**Work order:**
Copy the lines below exactly, starting at the one with "R203: 16k (GND, U201/PROG)" and ending at the one with "R205: 6.8k (N4, N7) -> none", and leave out any picture.

**Supplied entries:**
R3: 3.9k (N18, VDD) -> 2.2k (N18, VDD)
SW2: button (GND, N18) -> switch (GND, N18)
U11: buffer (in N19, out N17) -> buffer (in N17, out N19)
--
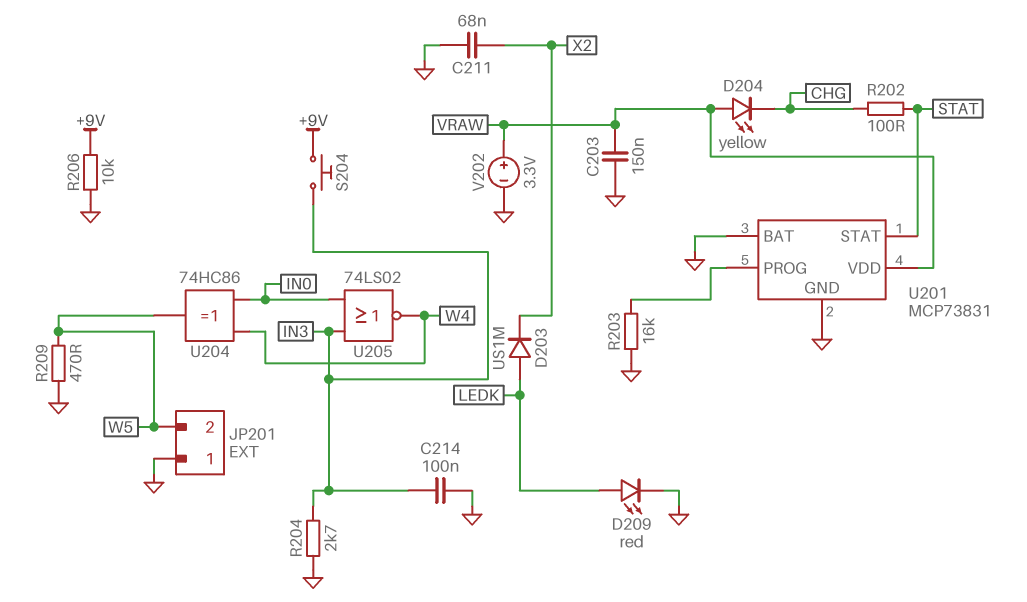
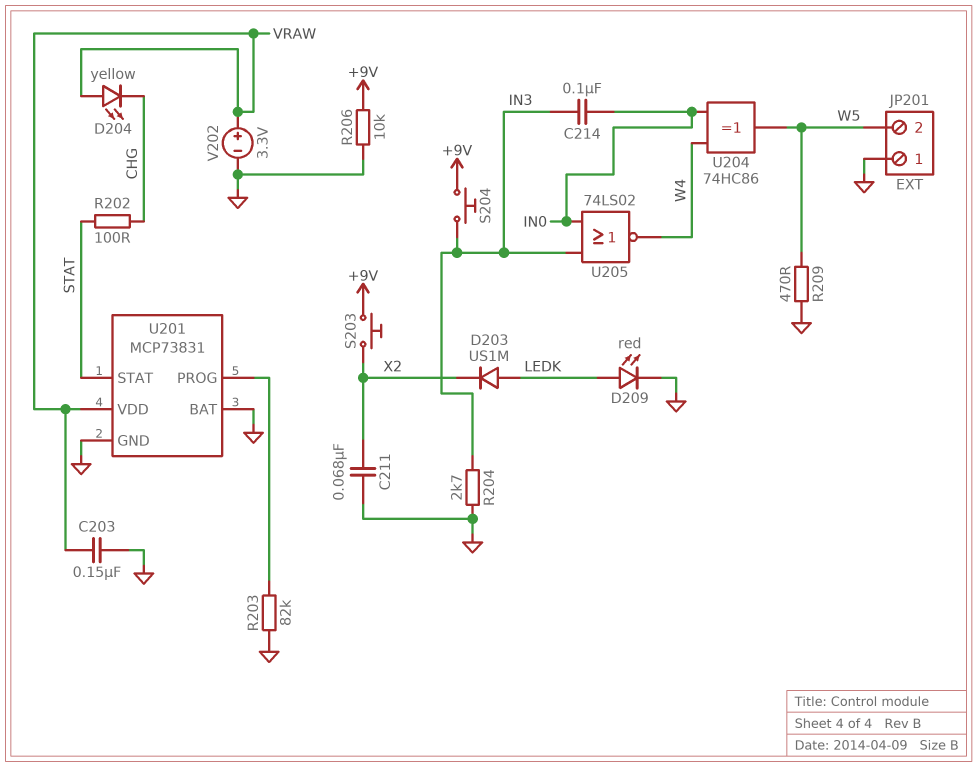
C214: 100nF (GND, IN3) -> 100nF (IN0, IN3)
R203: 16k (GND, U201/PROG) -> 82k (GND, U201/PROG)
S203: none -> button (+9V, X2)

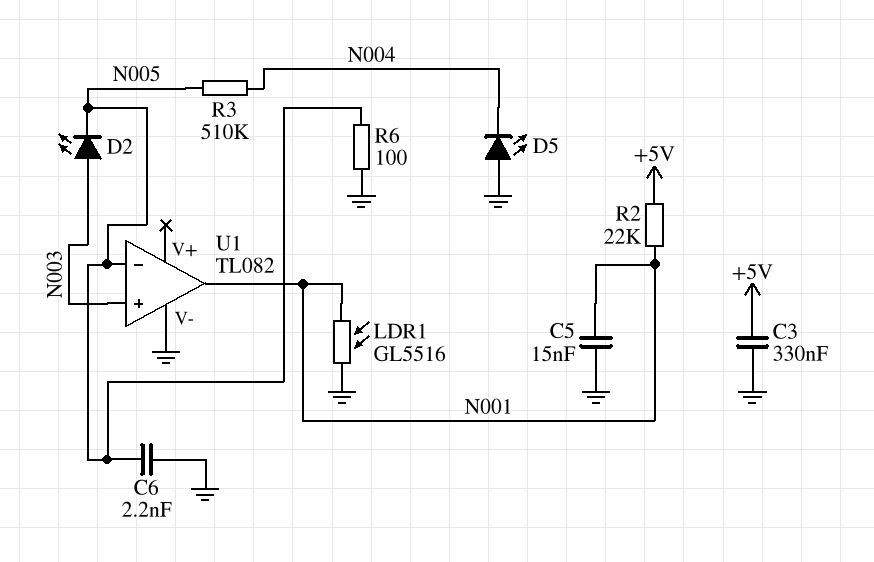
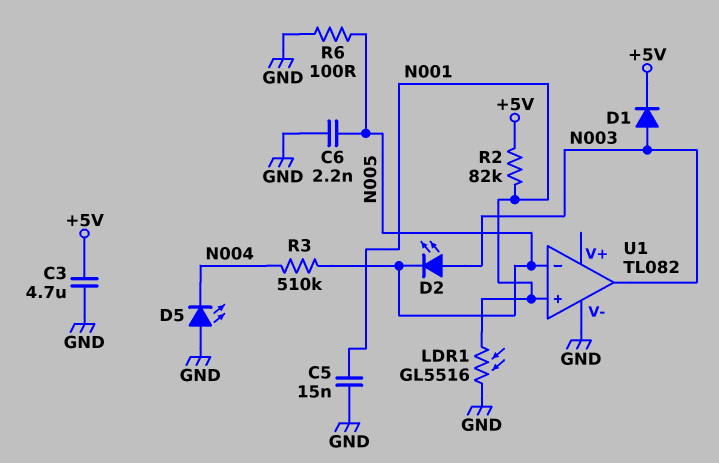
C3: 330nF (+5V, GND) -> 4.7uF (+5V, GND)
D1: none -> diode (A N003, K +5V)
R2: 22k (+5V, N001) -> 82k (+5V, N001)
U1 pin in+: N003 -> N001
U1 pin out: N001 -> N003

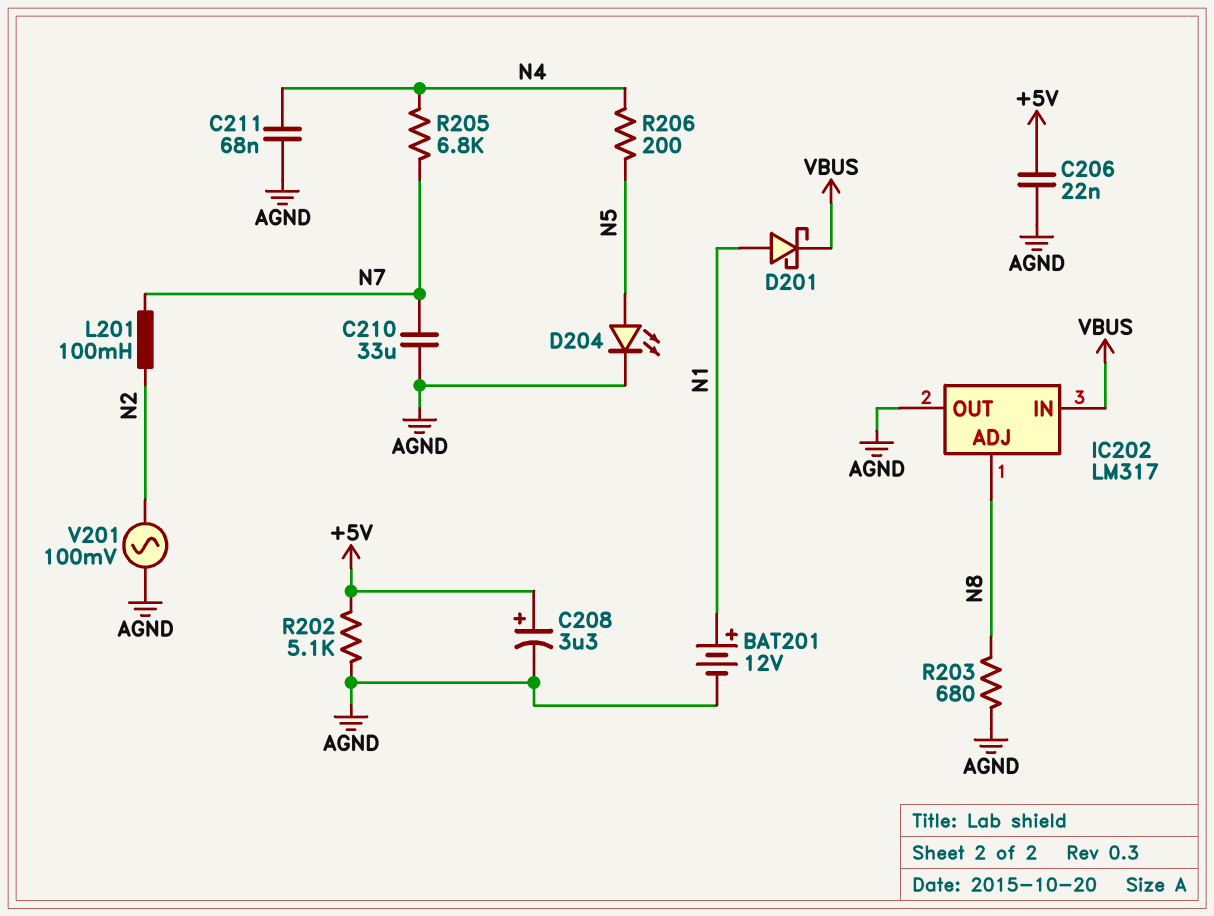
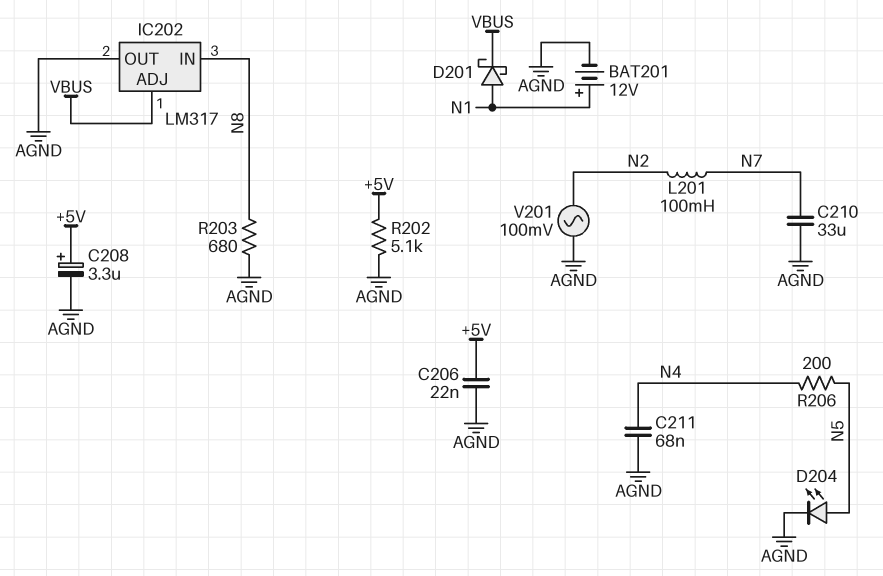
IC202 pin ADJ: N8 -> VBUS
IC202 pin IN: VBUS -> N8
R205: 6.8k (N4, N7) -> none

**Answer to this problem:**
R203: 16k (GND, U201/PROG) -> 82k (GND, U201/PROG)
S203: none -> button (+9V, X2)

C3: 330nF (+5V, GND) -> 4.7uF (+5V, GND)
D1: none -> diode (A N003, K +5V)
R2: 22k (+5V, N001) -> 82k (+5V, N001)
U1 pin in+: N003 -> N001
U1 pin out: N001 -> N003

IC202 pin ADJ: N8 -> VBUS
IC202 pin IN: VBUS -> N8
R205: 6.8k (N4, N7) -> none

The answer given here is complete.